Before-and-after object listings
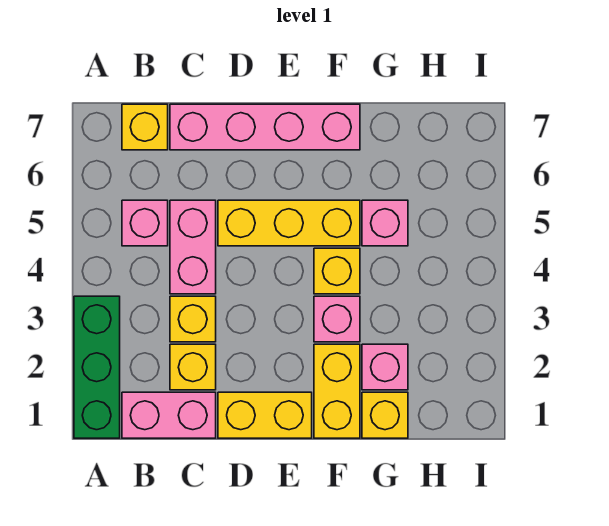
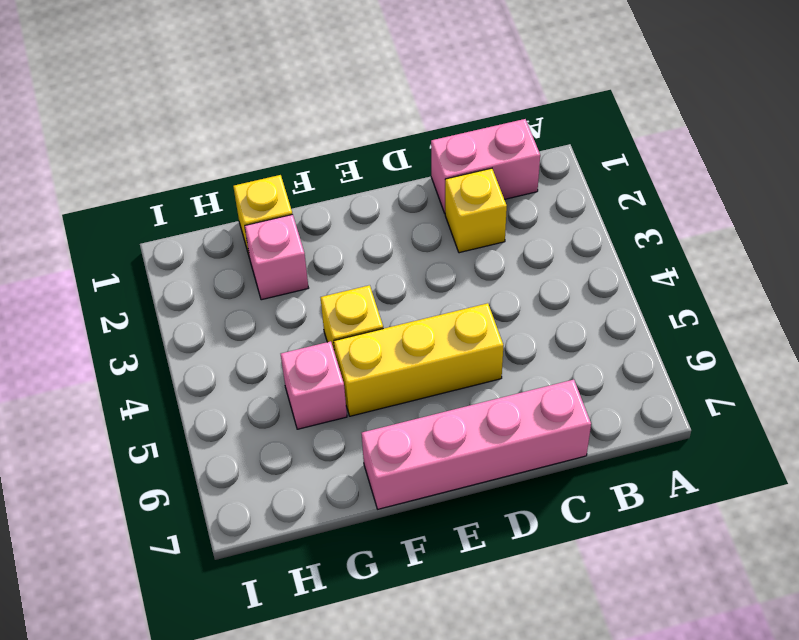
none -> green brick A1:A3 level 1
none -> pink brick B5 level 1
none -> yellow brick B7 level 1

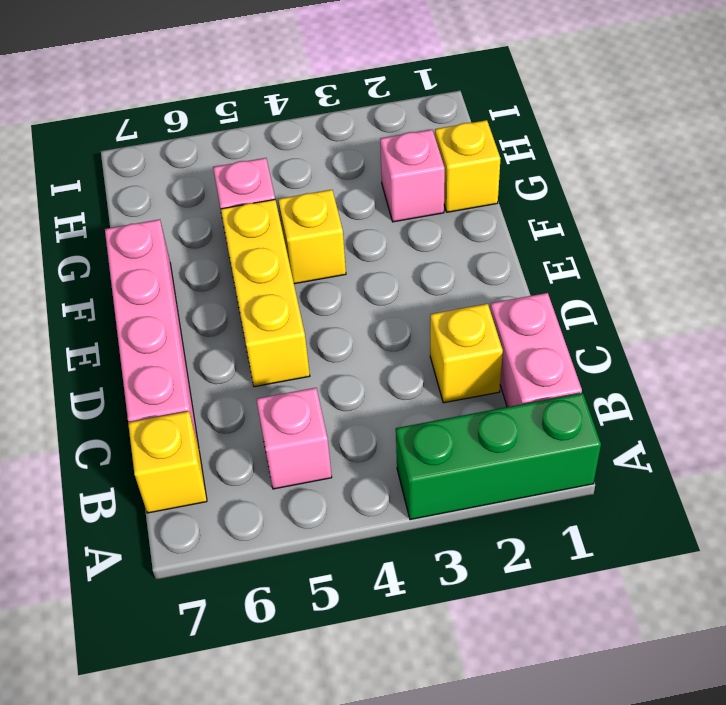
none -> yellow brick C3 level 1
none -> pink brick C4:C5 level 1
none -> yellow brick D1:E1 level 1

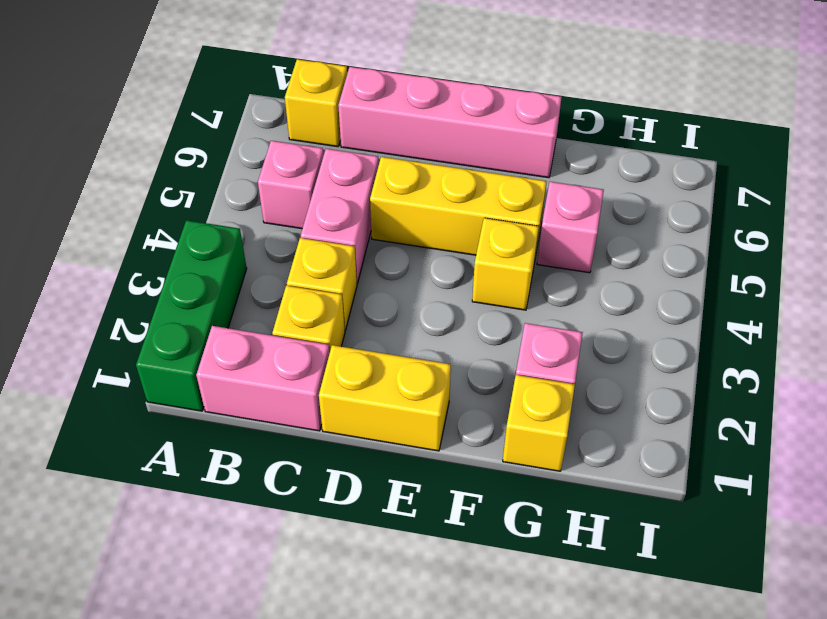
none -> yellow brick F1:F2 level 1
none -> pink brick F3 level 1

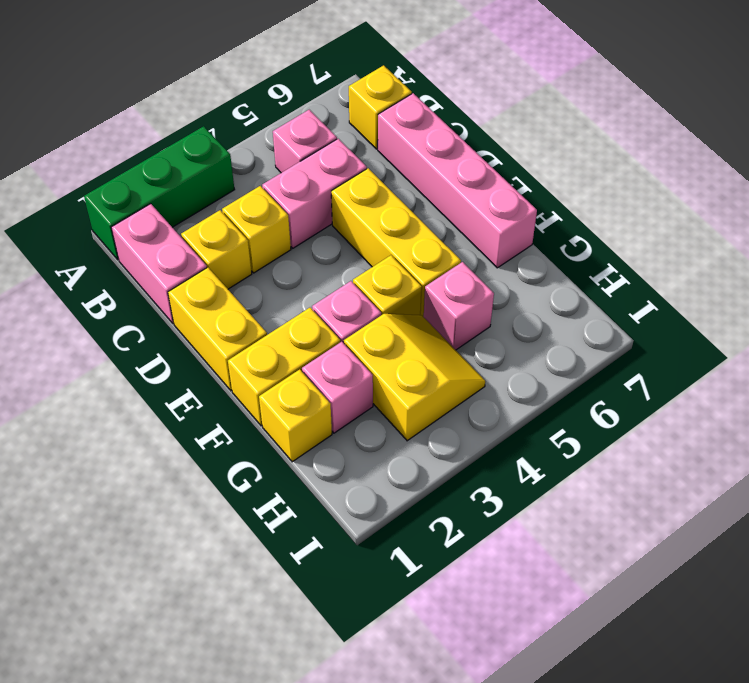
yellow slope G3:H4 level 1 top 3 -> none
==
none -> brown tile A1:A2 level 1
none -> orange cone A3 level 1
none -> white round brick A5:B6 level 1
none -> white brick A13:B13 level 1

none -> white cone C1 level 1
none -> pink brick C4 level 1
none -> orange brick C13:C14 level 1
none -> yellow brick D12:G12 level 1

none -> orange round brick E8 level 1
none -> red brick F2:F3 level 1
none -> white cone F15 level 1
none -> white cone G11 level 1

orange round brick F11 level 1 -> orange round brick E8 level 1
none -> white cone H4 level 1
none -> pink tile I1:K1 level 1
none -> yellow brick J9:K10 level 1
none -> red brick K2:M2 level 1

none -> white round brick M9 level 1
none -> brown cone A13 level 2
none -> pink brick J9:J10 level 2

- **Problem to solve**
Among the entries above, the lines between the ones containing "none -> white round brick M9 level 1" and "none -> pink brick J9:J10 level 2", inclusive, are to be transcribed exactly. No other line is to be given.

- **Solution to the exercise**
none -> white round brick M9 level 1
none -> brown cone A13 level 2
none -> pink brick J9:J10 level 2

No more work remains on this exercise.